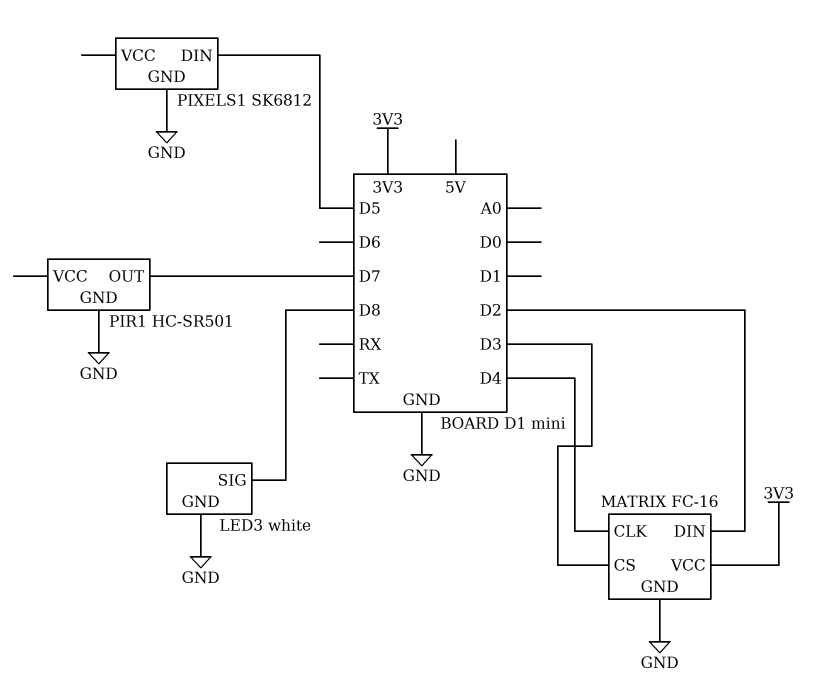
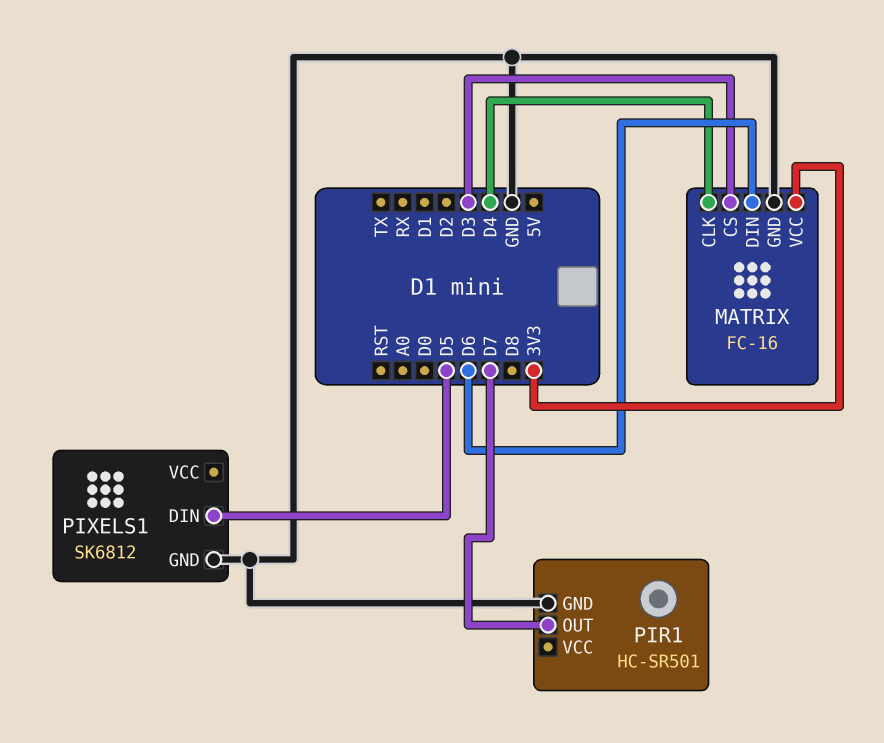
LED3: white -> none
LED3 pin GND: GND -> none
LED3 pin SIG: D8 -> none
MATRIX pin DIN: D2 -> D6

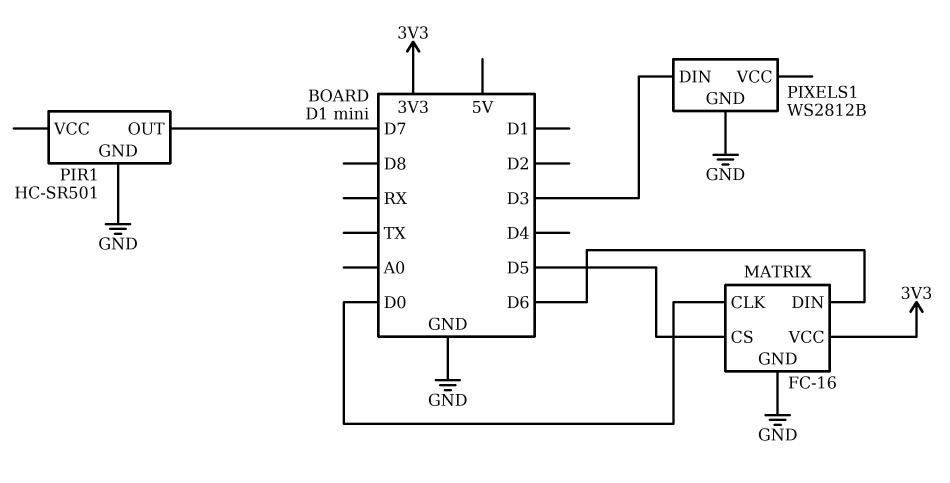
MATRIX pin CLK: D4 -> D0
MATRIX pin CS: D3 -> D5
PIXELS1: SK6812 -> WS2812B
PIXELS1 pin DIN: D5 -> D3

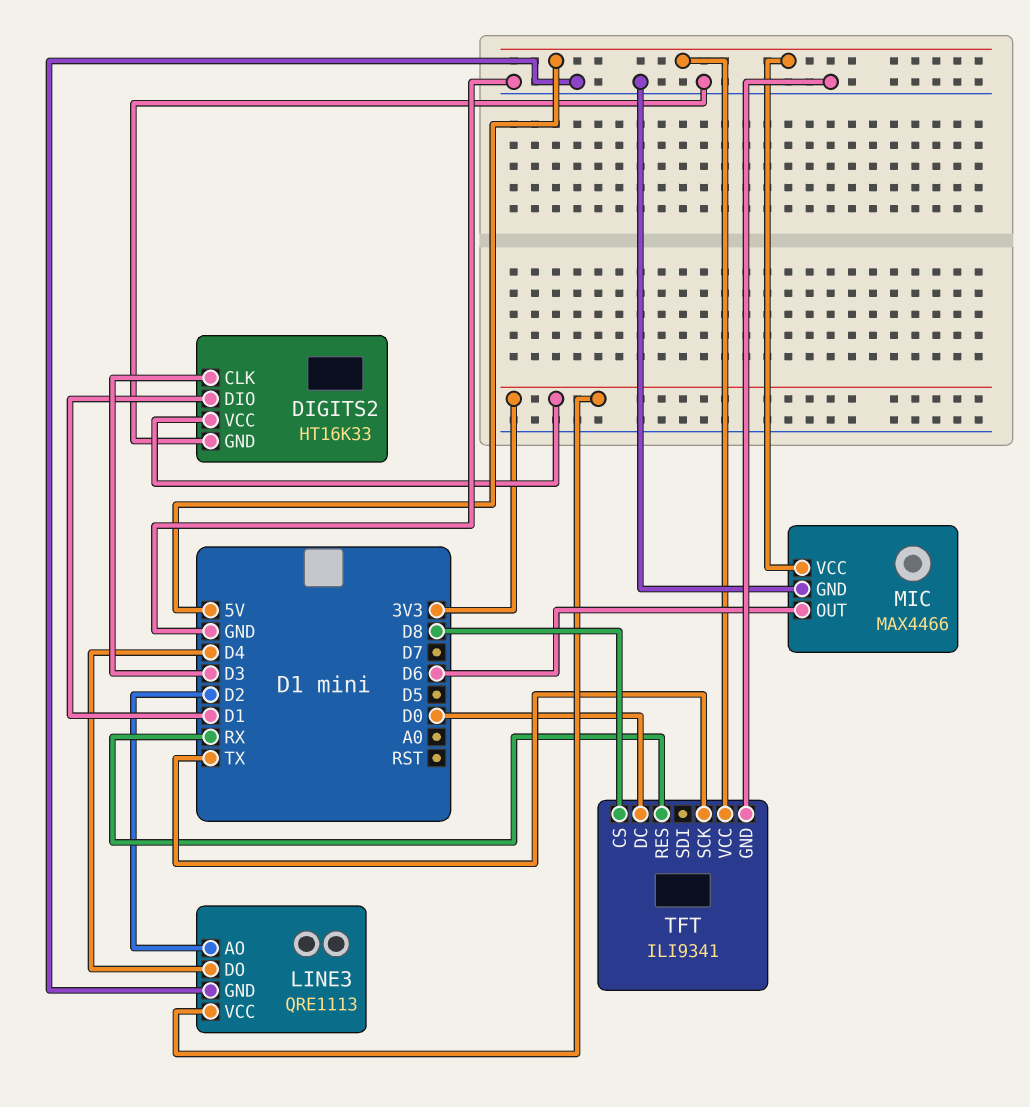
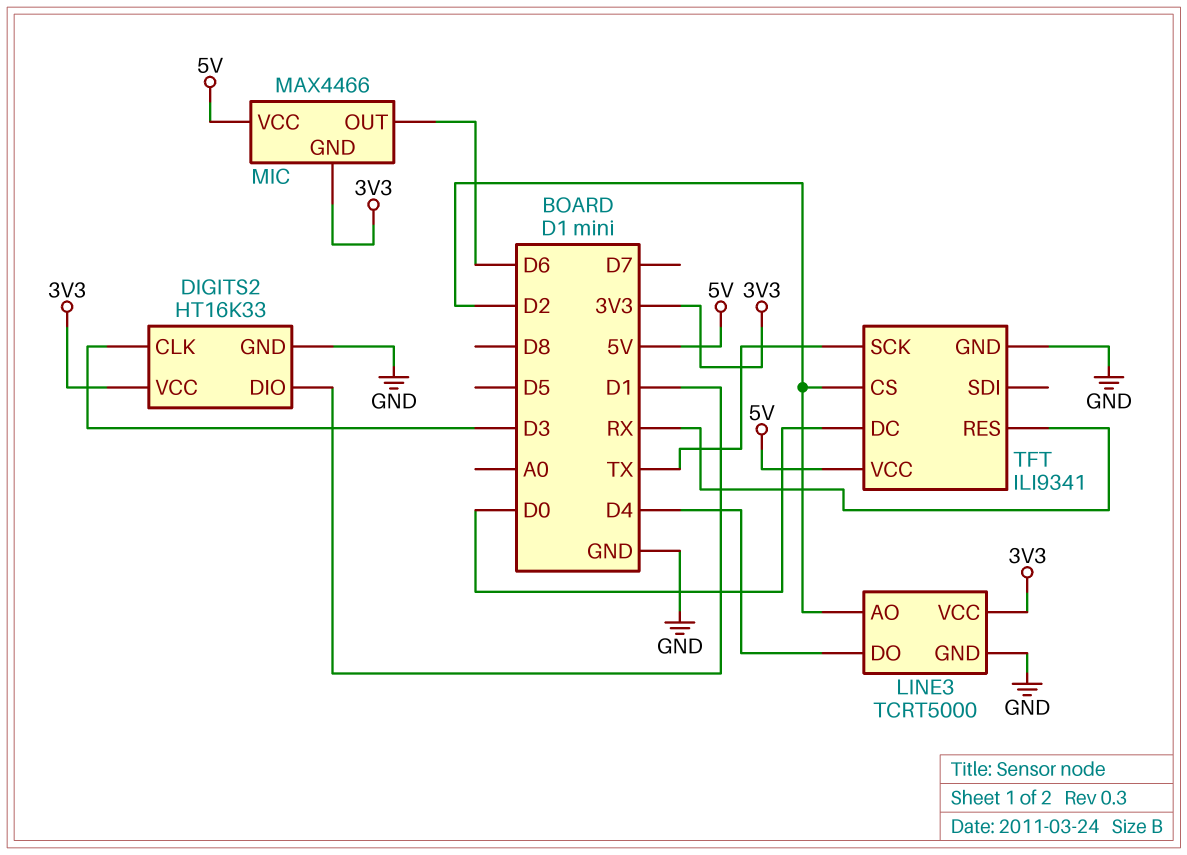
LINE3: QRE1113 -> TCRT5000
MIC pin GND: GND -> 3V3
TFT pin CS: D8 -> D2

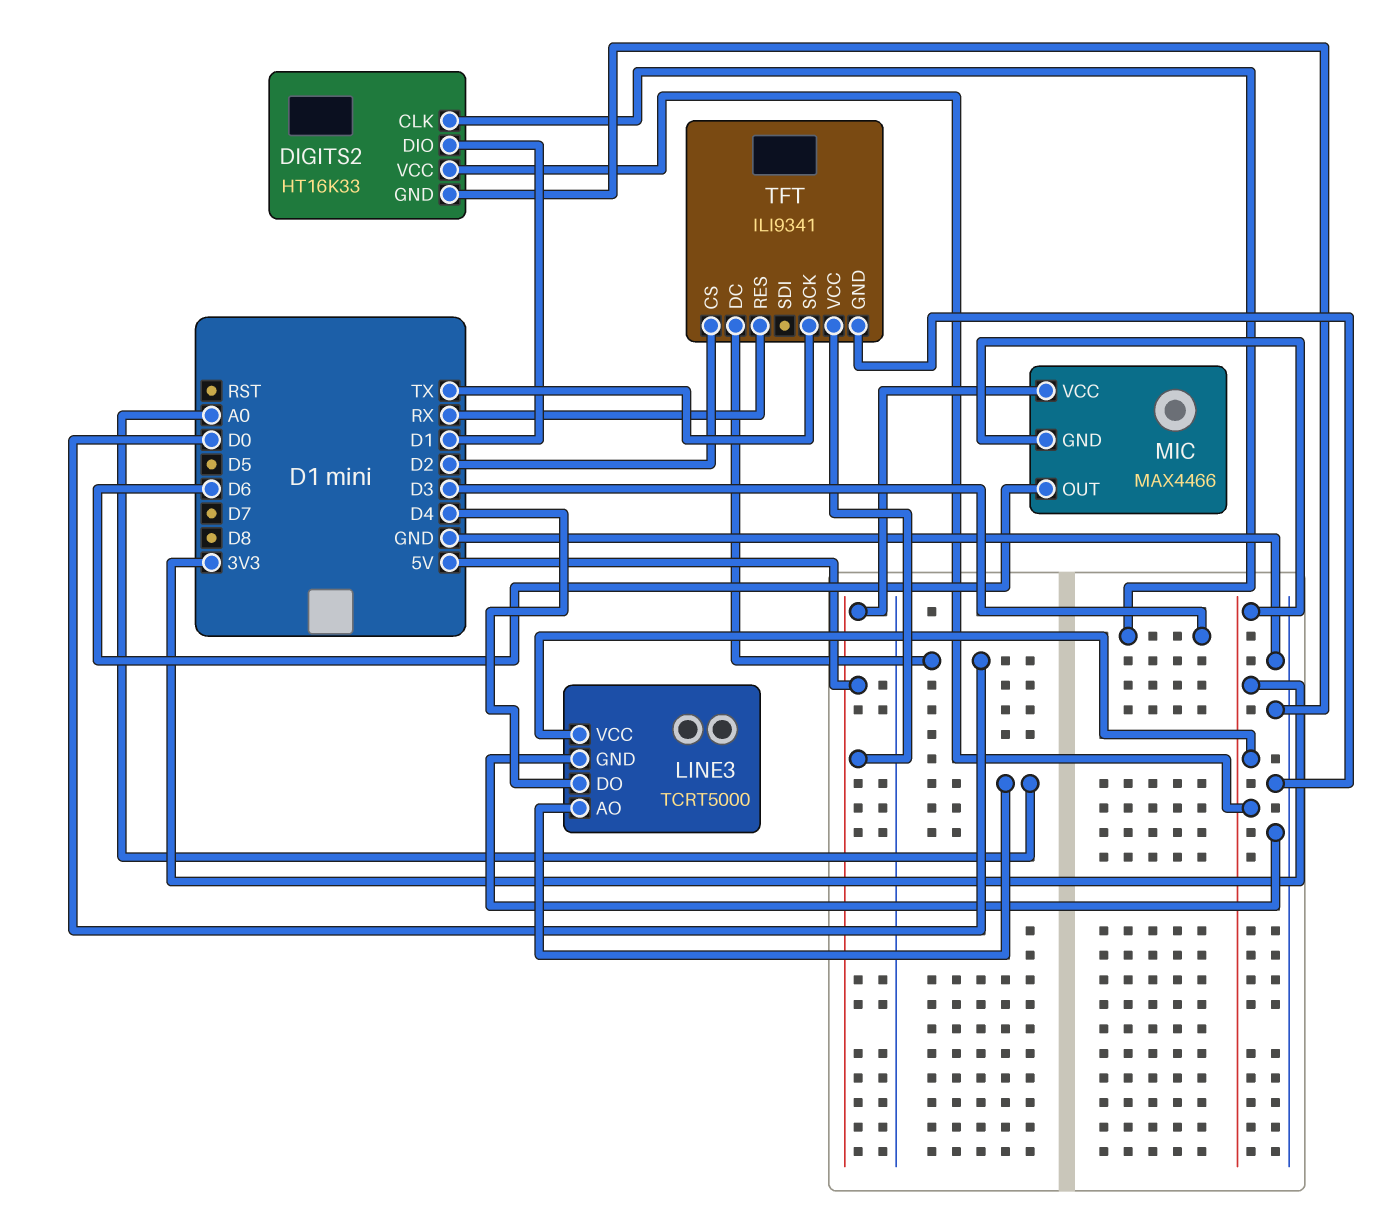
LINE3 pin AO: D2 -> A0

■ ■ ■ ■

**THE PROBLEM:** Exactly the lines from the one containing "PIXELS1 pin DIN: D5 -> D3" to the final line of the entries are wanted; please write them out, both ends included, but not the pictures.

**ANSWER BOX:**
PIXELS1 pin DIN: D5 -> D3

LINE3: QRE1113 -> TCRT5000
MIC pin GND: GND -> 3V3
TFT pin CS: D8 -> D2

LINE3 pin AO: D2 -> A0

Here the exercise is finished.